- Exercise description -
In the data below, find the line containing "D4: none -> zener 9.1V (A N011, K N014)", then set down that line and every later line up to and including the line containing "R14: 6.8k (IC1/PB0, N016)", exactly.

- Material provided -
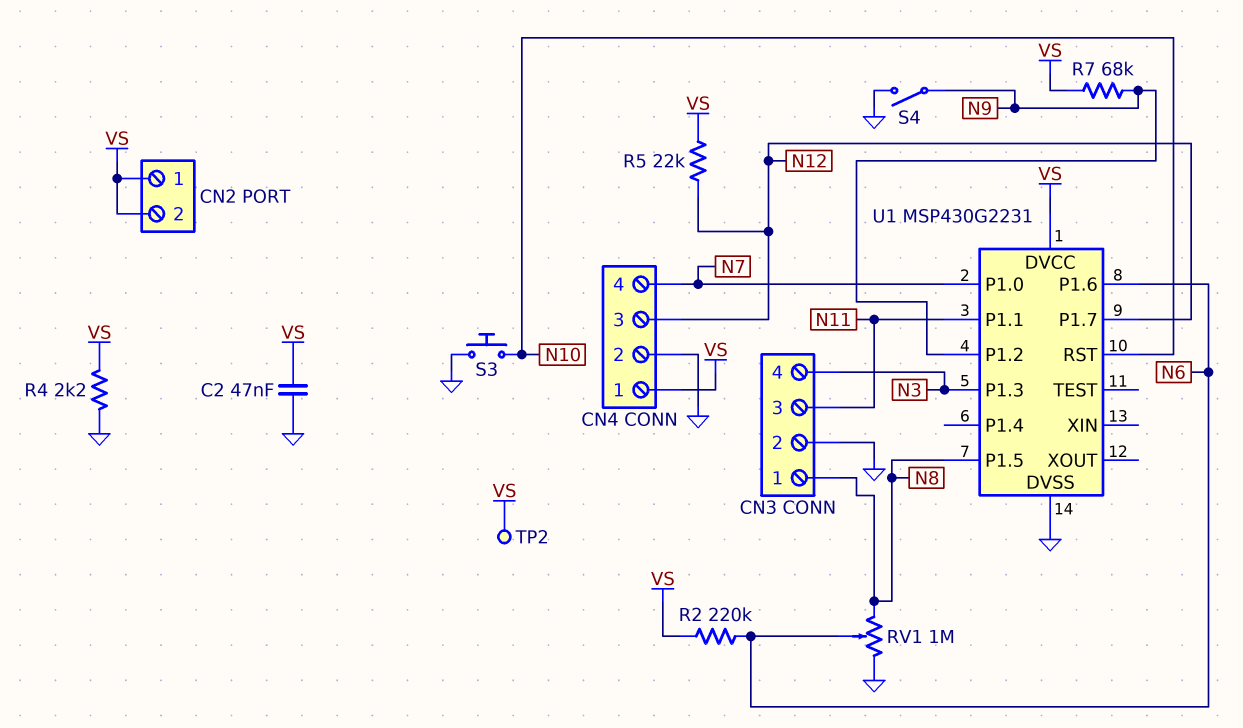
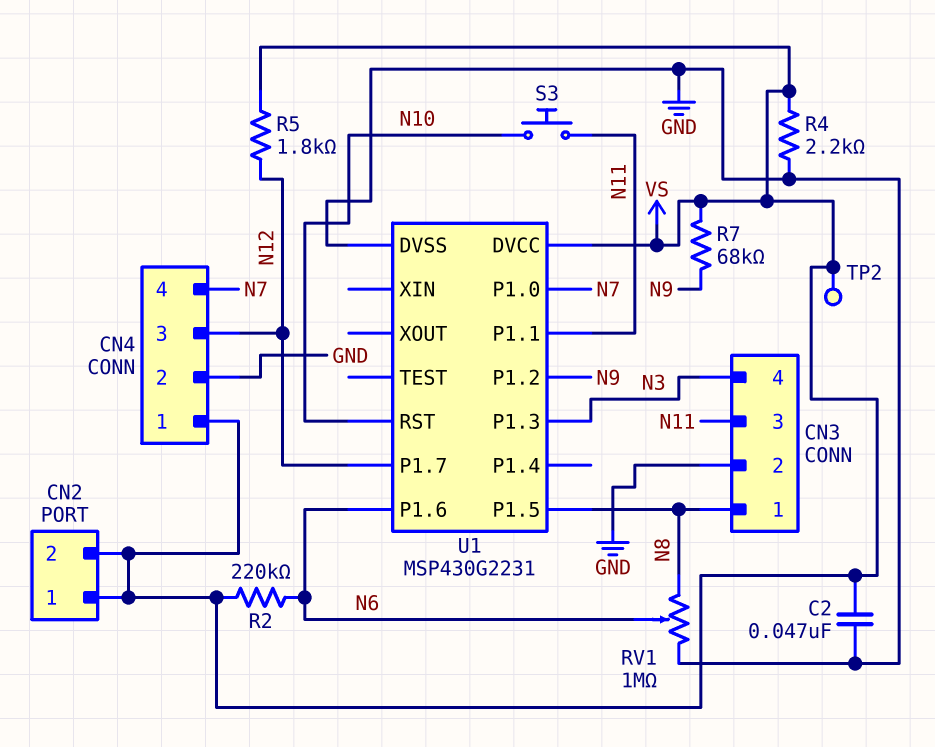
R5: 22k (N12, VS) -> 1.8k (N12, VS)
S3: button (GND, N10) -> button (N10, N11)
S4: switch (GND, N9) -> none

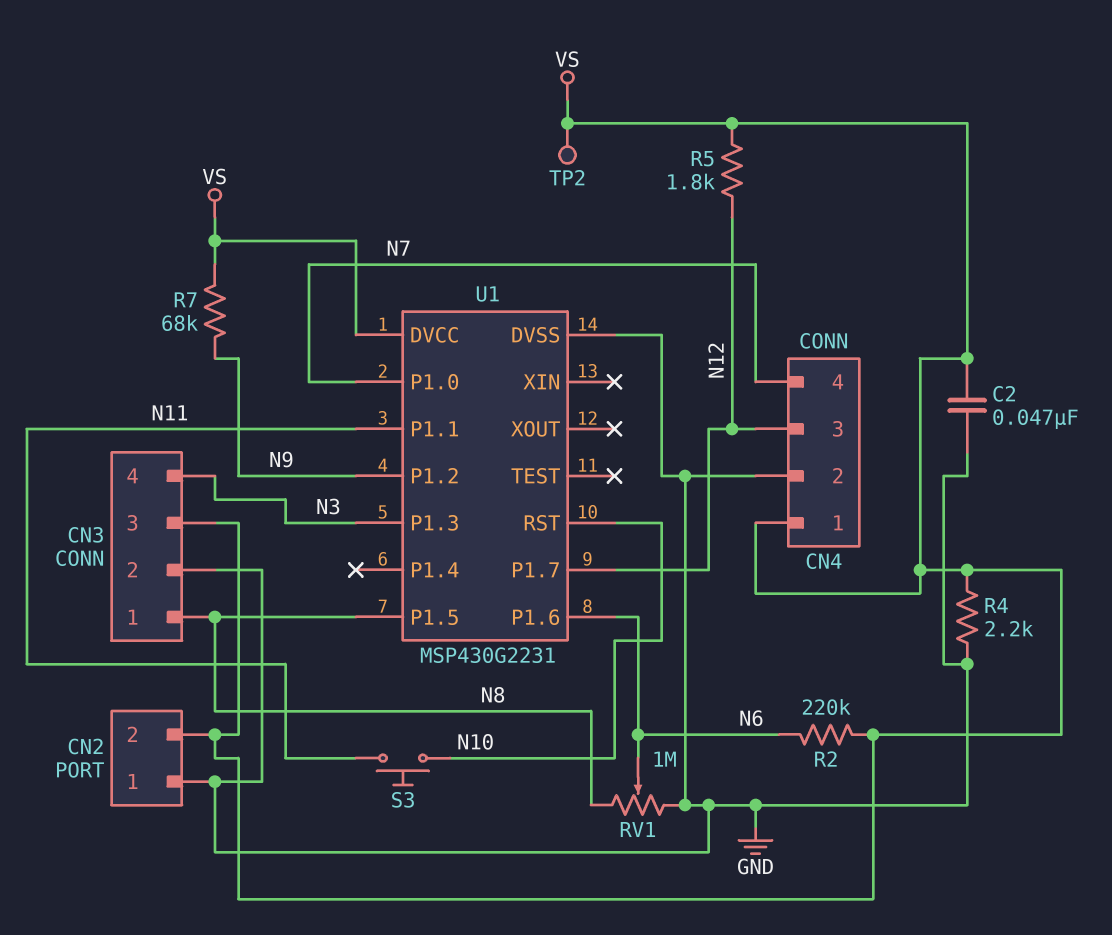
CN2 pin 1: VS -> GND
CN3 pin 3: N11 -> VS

--

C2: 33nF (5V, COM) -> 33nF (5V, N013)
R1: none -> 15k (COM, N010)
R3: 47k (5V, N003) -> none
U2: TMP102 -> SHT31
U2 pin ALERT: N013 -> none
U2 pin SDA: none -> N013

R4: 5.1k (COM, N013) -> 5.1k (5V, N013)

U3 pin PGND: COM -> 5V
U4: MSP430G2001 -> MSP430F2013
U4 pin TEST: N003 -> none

---

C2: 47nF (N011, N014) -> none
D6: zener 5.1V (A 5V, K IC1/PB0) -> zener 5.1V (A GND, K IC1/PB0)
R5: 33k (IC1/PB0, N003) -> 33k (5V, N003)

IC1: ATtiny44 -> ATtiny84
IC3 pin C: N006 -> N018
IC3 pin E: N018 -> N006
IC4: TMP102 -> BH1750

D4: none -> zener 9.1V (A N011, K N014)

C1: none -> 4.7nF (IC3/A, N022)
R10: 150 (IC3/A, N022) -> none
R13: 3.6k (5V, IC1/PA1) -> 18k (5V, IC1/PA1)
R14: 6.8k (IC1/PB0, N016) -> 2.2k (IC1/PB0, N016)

- Solution -
D4: none -> zener 9.1V (A N011, K N014)

C1: none -> 4.7nF (IC3/A, N022)
R10: 150 (IC3/A, N022) -> none
R13: 3.6k (5V, IC1/PA1) -> 18k (5V, IC1/PA1)
R14: 6.8k (IC1/PB0, N016) -> 2.2k (IC1/PB0, N016)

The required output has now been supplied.